Task description:
In the entries below, find the line with "C1: none -> 220nF (NET9, NET13)" and print exactly every line from there up to and including the line with "LDR2: GL5516 (+3V3, NET5) -> none", with no other lines.

Material for the task:
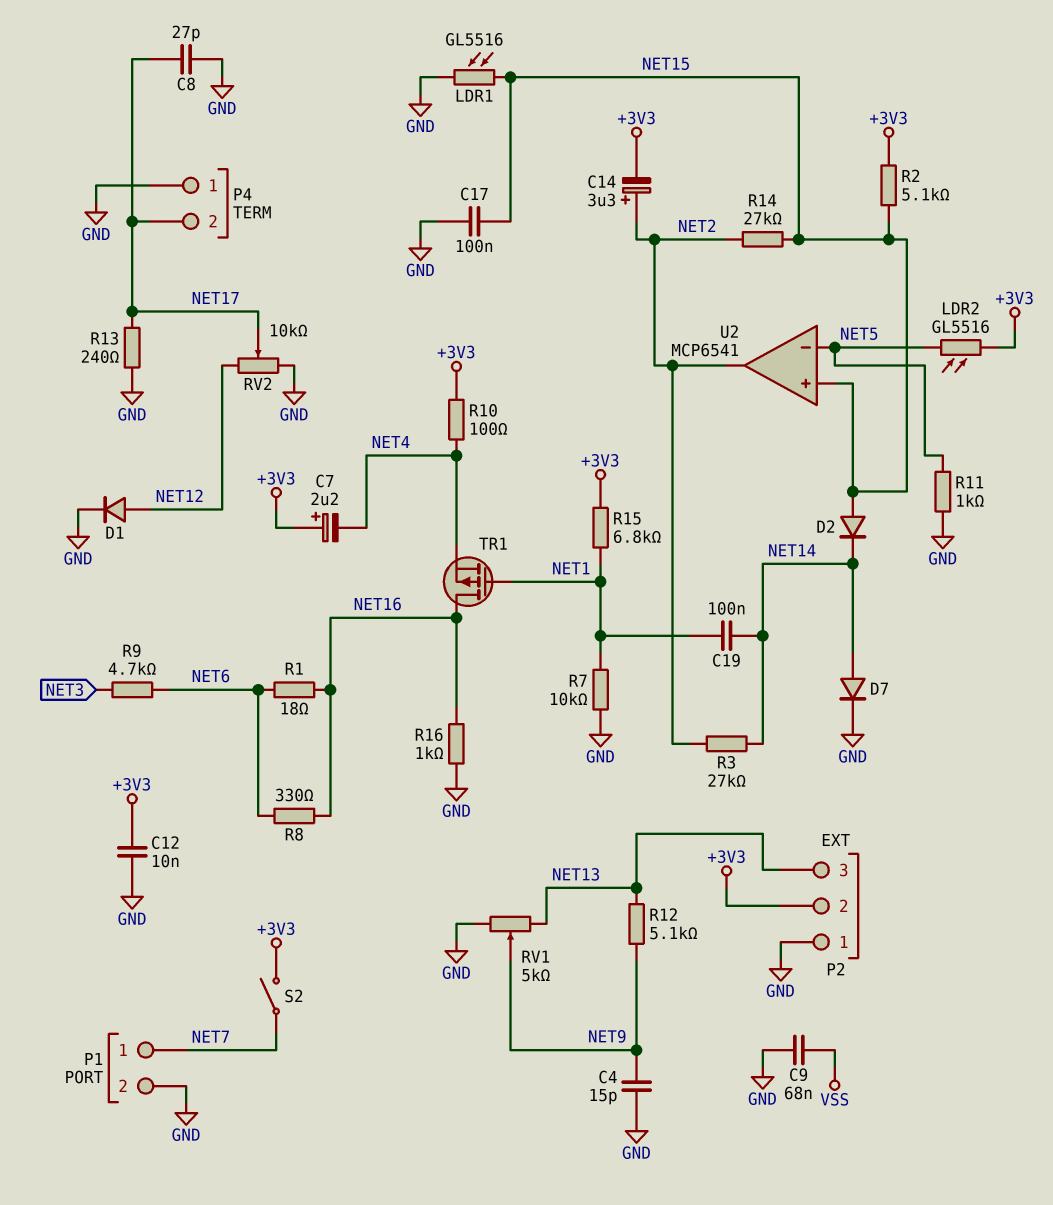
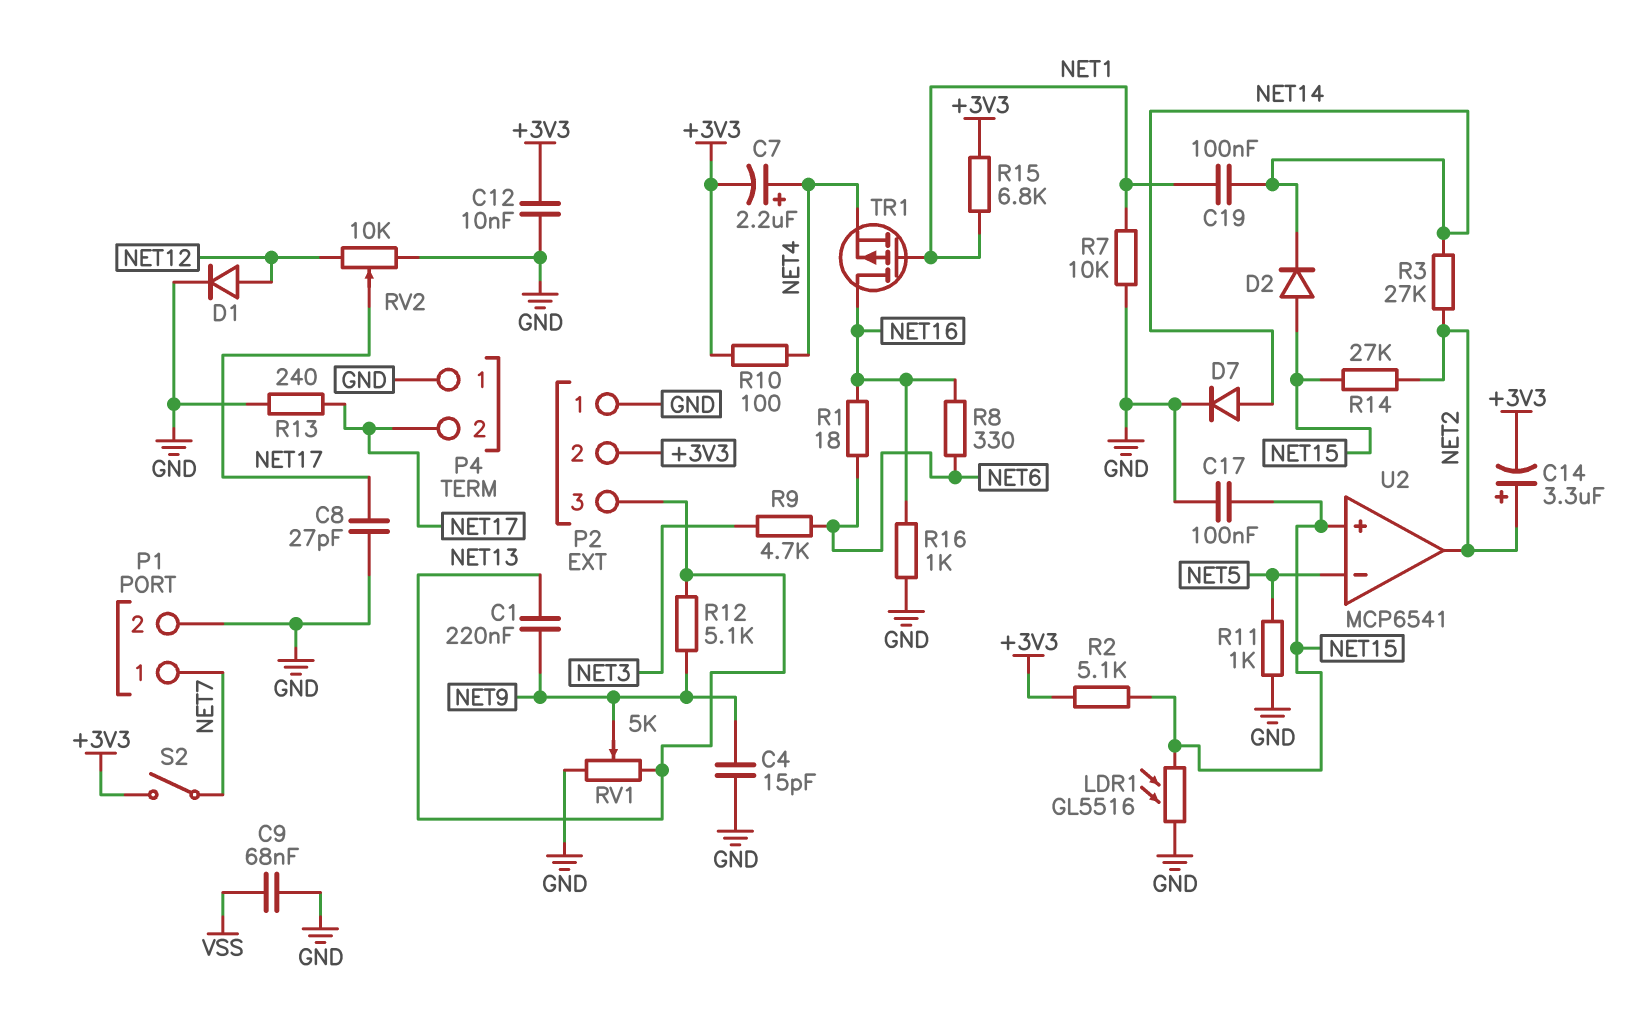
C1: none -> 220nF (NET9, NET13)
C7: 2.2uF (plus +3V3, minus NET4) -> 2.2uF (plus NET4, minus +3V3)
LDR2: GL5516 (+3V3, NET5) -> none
--
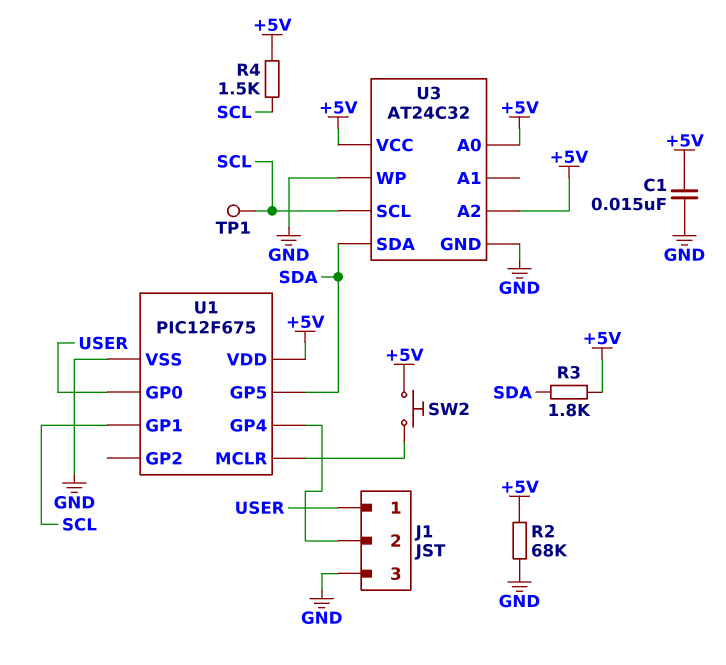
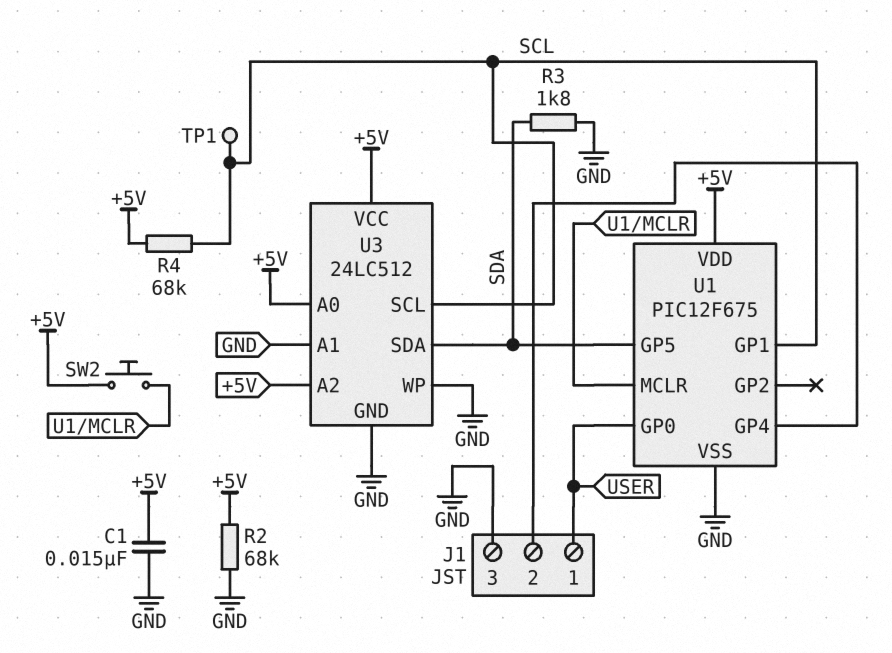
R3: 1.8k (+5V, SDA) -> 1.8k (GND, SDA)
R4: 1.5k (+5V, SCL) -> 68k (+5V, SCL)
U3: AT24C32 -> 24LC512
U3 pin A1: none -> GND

Exercise output:
C1: none -> 220nF (NET9, NET13)
C7: 2.2uF (plus +3V3, minus NET4) -> 2.2uF (plus NET4, minus +3V3)
LDR2: GL5516 (+3V3, NET5) -> none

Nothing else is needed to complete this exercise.